== DATA RECORDS ==
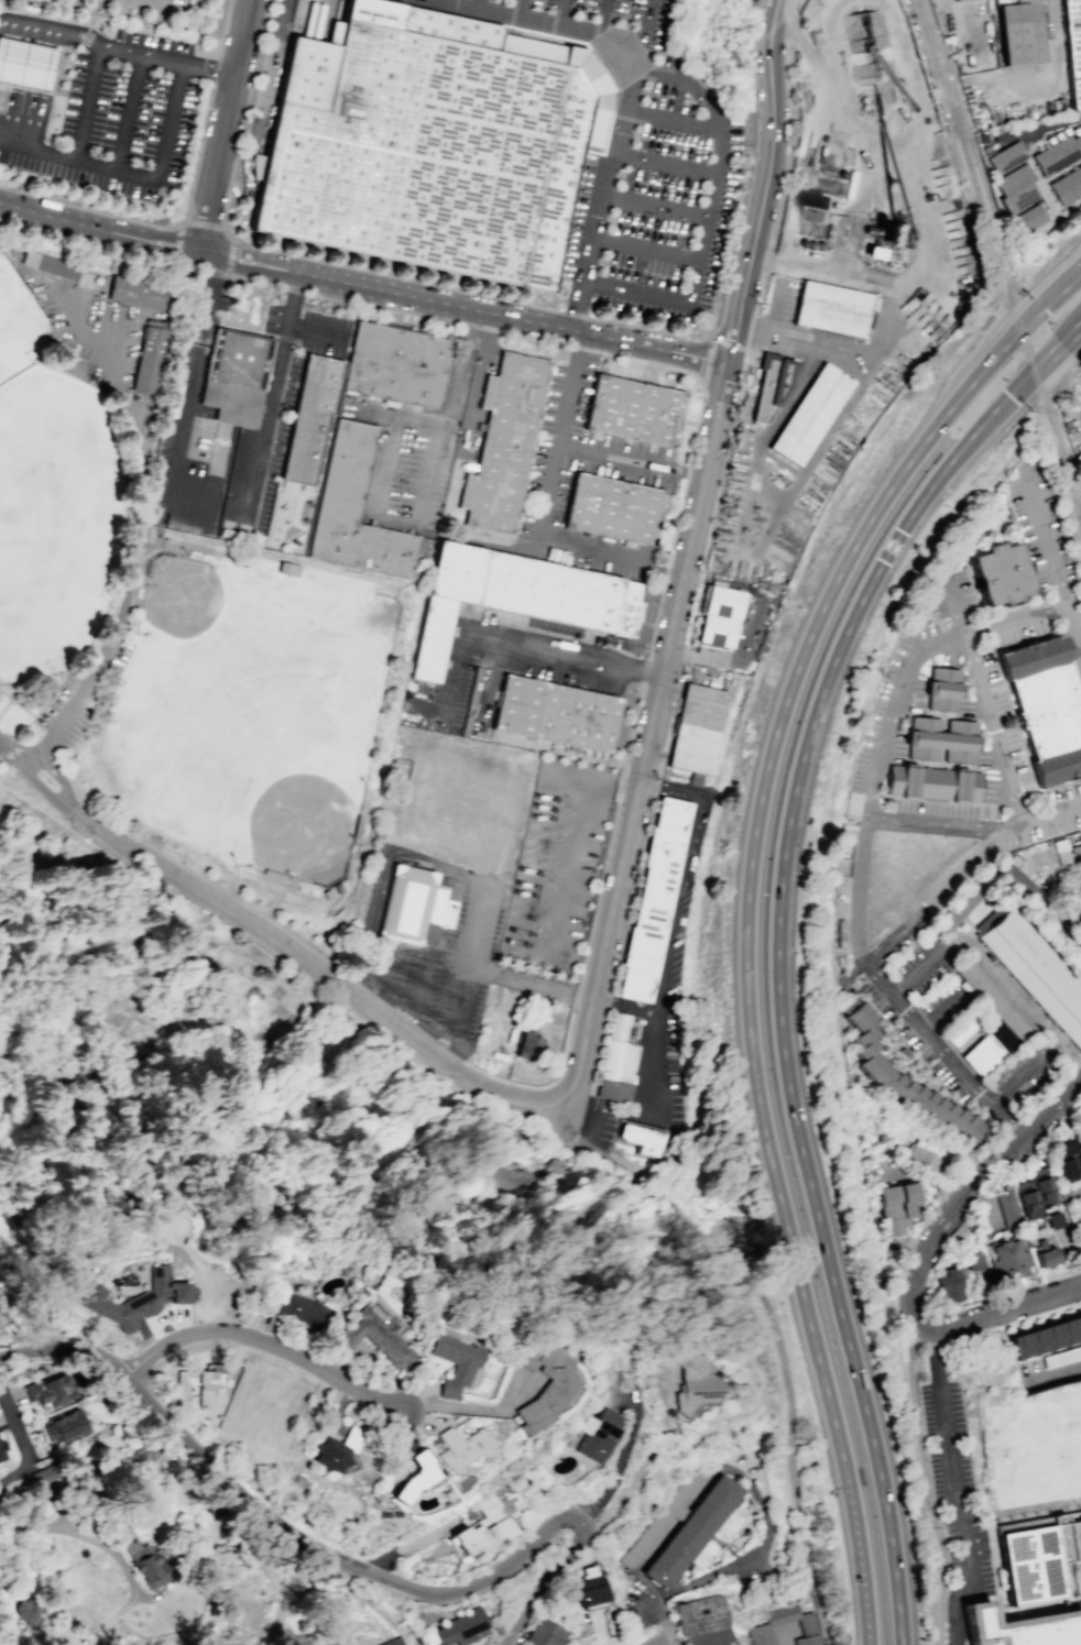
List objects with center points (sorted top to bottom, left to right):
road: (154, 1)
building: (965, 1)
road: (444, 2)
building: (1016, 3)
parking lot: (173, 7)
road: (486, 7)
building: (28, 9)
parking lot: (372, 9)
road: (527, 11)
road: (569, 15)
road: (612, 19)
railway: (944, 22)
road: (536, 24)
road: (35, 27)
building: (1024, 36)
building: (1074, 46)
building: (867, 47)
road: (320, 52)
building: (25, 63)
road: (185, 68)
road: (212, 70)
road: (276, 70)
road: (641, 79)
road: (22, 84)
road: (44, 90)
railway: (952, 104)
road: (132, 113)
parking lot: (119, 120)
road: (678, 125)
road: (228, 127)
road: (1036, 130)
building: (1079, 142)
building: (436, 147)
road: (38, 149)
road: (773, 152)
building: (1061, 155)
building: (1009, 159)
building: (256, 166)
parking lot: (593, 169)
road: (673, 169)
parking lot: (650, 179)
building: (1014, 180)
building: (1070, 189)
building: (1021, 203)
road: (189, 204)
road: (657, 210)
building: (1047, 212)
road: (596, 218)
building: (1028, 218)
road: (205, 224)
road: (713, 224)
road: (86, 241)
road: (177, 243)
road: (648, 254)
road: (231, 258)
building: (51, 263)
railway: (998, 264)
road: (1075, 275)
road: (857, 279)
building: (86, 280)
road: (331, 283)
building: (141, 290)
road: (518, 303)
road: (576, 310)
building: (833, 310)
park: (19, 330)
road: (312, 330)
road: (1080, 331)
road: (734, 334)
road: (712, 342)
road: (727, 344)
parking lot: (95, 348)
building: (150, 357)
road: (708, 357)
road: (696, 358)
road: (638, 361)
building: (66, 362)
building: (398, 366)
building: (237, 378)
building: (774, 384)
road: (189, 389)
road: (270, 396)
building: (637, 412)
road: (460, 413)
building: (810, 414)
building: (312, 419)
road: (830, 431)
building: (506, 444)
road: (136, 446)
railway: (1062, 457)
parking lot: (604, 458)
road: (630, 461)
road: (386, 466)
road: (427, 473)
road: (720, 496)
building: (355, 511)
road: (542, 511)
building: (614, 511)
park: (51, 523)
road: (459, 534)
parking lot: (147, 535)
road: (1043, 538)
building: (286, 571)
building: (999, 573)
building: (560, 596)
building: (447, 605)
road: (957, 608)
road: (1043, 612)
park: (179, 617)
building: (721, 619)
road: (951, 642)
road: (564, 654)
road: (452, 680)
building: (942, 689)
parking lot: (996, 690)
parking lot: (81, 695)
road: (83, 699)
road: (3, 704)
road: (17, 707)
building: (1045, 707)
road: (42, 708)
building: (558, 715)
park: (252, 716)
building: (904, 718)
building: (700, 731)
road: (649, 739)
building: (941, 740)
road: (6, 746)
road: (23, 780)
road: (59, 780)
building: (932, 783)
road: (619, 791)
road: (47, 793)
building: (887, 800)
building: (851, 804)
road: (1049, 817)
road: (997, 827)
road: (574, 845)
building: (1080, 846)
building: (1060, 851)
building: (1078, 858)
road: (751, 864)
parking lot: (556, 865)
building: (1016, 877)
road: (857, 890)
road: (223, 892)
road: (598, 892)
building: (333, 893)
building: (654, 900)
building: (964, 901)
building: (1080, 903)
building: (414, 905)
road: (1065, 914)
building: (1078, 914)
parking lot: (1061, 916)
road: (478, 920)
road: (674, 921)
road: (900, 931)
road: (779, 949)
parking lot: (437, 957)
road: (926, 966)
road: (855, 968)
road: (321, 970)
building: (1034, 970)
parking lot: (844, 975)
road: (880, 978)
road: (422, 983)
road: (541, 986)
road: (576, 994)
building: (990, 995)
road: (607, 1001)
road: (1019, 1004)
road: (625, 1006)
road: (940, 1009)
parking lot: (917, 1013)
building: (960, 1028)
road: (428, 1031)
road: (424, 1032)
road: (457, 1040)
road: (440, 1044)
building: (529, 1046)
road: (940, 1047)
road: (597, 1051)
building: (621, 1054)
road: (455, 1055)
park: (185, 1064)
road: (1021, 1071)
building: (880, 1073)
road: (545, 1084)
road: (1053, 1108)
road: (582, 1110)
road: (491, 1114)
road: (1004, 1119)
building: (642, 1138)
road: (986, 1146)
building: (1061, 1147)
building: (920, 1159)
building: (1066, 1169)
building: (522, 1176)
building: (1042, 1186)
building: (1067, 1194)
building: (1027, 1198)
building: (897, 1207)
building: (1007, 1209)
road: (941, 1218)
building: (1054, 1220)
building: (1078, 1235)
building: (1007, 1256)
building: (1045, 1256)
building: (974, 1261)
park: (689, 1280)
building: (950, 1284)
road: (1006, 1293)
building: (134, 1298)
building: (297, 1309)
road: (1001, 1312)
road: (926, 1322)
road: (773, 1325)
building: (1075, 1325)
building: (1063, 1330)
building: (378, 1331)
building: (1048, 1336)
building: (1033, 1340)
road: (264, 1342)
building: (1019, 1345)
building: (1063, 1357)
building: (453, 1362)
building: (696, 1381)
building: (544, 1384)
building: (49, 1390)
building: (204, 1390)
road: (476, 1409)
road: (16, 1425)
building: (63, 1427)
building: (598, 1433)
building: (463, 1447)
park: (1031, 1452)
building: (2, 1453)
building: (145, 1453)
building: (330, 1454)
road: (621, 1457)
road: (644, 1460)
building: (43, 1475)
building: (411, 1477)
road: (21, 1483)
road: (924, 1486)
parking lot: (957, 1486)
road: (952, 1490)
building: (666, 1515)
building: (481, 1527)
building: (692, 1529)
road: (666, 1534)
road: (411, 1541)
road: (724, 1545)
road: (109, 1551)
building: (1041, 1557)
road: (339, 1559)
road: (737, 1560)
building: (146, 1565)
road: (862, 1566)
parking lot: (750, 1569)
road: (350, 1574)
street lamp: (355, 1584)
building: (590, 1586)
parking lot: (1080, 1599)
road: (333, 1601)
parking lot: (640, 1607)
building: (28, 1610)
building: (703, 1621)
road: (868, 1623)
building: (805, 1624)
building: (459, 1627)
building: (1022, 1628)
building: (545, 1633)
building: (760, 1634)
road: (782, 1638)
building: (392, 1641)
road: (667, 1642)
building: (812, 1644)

== YOUR ASSIGNMENT ==
Output a verbatim copy of the entries and skip the pictures.

== THE COMPLETED TASK ==
List objects with center points (sorted top to bottom, left to right):
road: (154, 1)
building: (965, 1)
road: (444, 2)
building: (1016, 3)
parking lot: (173, 7)
road: (486, 7)
building: (28, 9)
parking lot: (372, 9)
road: (527, 11)
road: (569, 15)
road: (612, 19)
railway: (944, 22)
road: (536, 24)
road: (35, 27)
building: (1024, 36)
building: (1074, 46)
building: (867, 47)
road: (320, 52)
building: (25, 63)
road: (185, 68)
road: (212, 70)
road: (276, 70)
road: (641, 79)
road: (22, 84)
road: (44, 90)
railway: (952, 104)
road: (132, 113)
parking lot: (119, 120)
road: (678, 125)
road: (228, 127)
road: (1036, 130)
building: (1079, 142)
building: (436, 147)
road: (38, 149)
road: (773, 152)
building: (1061, 155)
building: (1009, 159)
building: (256, 166)
parking lot: (593, 169)
road: (673, 169)
parking lot: (650, 179)
building: (1014, 180)
building: (1070, 189)
building: (1021, 203)
road: (189, 204)
road: (657, 210)
building: (1047, 212)
road: (596, 218)
building: (1028, 218)
road: (205, 224)
road: (713, 224)
road: (86, 241)
road: (177, 243)
road: (648, 254)
road: (231, 258)
building: (51, 263)
railway: (998, 264)
road: (1075, 275)
road: (857, 279)
building: (86, 280)
road: (331, 283)
building: (141, 290)
road: (518, 303)
road: (576, 310)
building: (833, 310)
park: (19, 330)
road: (312, 330)
road: (1080, 331)
road: (734, 334)
road: (712, 342)
road: (727, 344)
parking lot: (95, 348)
building: (150, 357)
road: (708, 357)
road: (696, 358)
road: (638, 361)
building: (66, 362)
building: (398, 366)
building: (237, 378)
building: (774, 384)
road: (189, 389)
road: (270, 396)
building: (637, 412)
road: (460, 413)
building: (810, 414)
building: (312, 419)
road: (830, 431)
building: (506, 444)
road: (136, 446)
railway: (1062, 457)
parking lot: (604, 458)
road: (630, 461)
road: (386, 466)
road: (427, 473)
road: (720, 496)
building: (355, 511)
road: (542, 511)
building: (614, 511)
park: (51, 523)
road: (459, 534)
parking lot: (147, 535)
road: (1043, 538)
building: (286, 571)
building: (999, 573)
building: (560, 596)
building: (447, 605)
road: (957, 608)
road: (1043, 612)
park: (179, 617)
building: (721, 619)
road: (951, 642)
road: (564, 654)
road: (452, 680)
building: (942, 689)
parking lot: (996, 690)
parking lot: (81, 695)
road: (83, 699)
road: (3, 704)
road: (17, 707)
building: (1045, 707)
road: (42, 708)
building: (558, 715)
park: (252, 716)
building: (904, 718)
building: (700, 731)
road: (649, 739)
building: (941, 740)
road: (6, 746)
road: (23, 780)
road: (59, 780)
building: (932, 783)
road: (619, 791)
road: (47, 793)
building: (887, 800)
building: (851, 804)
road: (1049, 817)
road: (997, 827)
road: (574, 845)
building: (1080, 846)
building: (1060, 851)
building: (1078, 858)
road: (751, 864)
parking lot: (556, 865)
building: (1016, 877)
road: (857, 890)
road: (223, 892)
road: (598, 892)
building: (333, 893)
building: (654, 900)
building: (964, 901)
building: (1080, 903)
building: (414, 905)
road: (1065, 914)
building: (1078, 914)
parking lot: (1061, 916)
road: (478, 920)
road: (674, 921)
road: (900, 931)
road: (779, 949)
parking lot: (437, 957)
road: (926, 966)
road: (855, 968)
road: (321, 970)
building: (1034, 970)
parking lot: (844, 975)
road: (880, 978)
road: (422, 983)
road: (541, 986)
road: (576, 994)
building: (990, 995)
road: (607, 1001)
road: (1019, 1004)
road: (625, 1006)
road: (940, 1009)
parking lot: (917, 1013)
building: (960, 1028)
road: (428, 1031)
road: (424, 1032)
road: (457, 1040)
road: (440, 1044)
building: (529, 1046)
road: (940, 1047)
road: (597, 1051)
building: (621, 1054)
road: (455, 1055)
park: (185, 1064)
road: (1021, 1071)
building: (880, 1073)
road: (545, 1084)
road: (1053, 1108)
road: (582, 1110)
road: (491, 1114)
road: (1004, 1119)
building: (642, 1138)
road: (986, 1146)
building: (1061, 1147)
building: (920, 1159)
building: (1066, 1169)
building: (522, 1176)
building: (1042, 1186)
building: (1067, 1194)
building: (1027, 1198)
building: (897, 1207)
building: (1007, 1209)
road: (941, 1218)
building: (1054, 1220)
building: (1078, 1235)
building: (1007, 1256)
building: (1045, 1256)
building: (974, 1261)
park: (689, 1280)
building: (950, 1284)
road: (1006, 1293)
building: (134, 1298)
building: (297, 1309)
road: (1001, 1312)
road: (926, 1322)
road: (773, 1325)
building: (1075, 1325)
building: (1063, 1330)
building: (378, 1331)
building: (1048, 1336)
building: (1033, 1340)
road: (264, 1342)
building: (1019, 1345)
building: (1063, 1357)
building: (453, 1362)
building: (696, 1381)
building: (544, 1384)
building: (49, 1390)
building: (204, 1390)
road: (476, 1409)
road: (16, 1425)
building: (63, 1427)
building: (598, 1433)
building: (463, 1447)
park: (1031, 1452)
building: (2, 1453)
building: (145, 1453)
building: (330, 1454)
road: (621, 1457)
road: (644, 1460)
building: (43, 1475)
building: (411, 1477)
road: (21, 1483)
road: (924, 1486)
parking lot: (957, 1486)
road: (952, 1490)
building: (666, 1515)
building: (481, 1527)
building: (692, 1529)
road: (666, 1534)
road: (411, 1541)
road: (724, 1545)
road: (109, 1551)
building: (1041, 1557)
road: (339, 1559)
road: (737, 1560)
building: (146, 1565)
road: (862, 1566)
parking lot: (750, 1569)
road: (350, 1574)
street lamp: (355, 1584)
building: (590, 1586)
parking lot: (1080, 1599)
road: (333, 1601)
parking lot: (640, 1607)
building: (28, 1610)
building: (703, 1621)
road: (868, 1623)
building: (805, 1624)
building: (459, 1627)
building: (1022, 1628)
building: (545, 1633)
building: (760, 1634)
road: (782, 1638)
building: (392, 1641)
road: (667, 1642)
building: (812, 1644)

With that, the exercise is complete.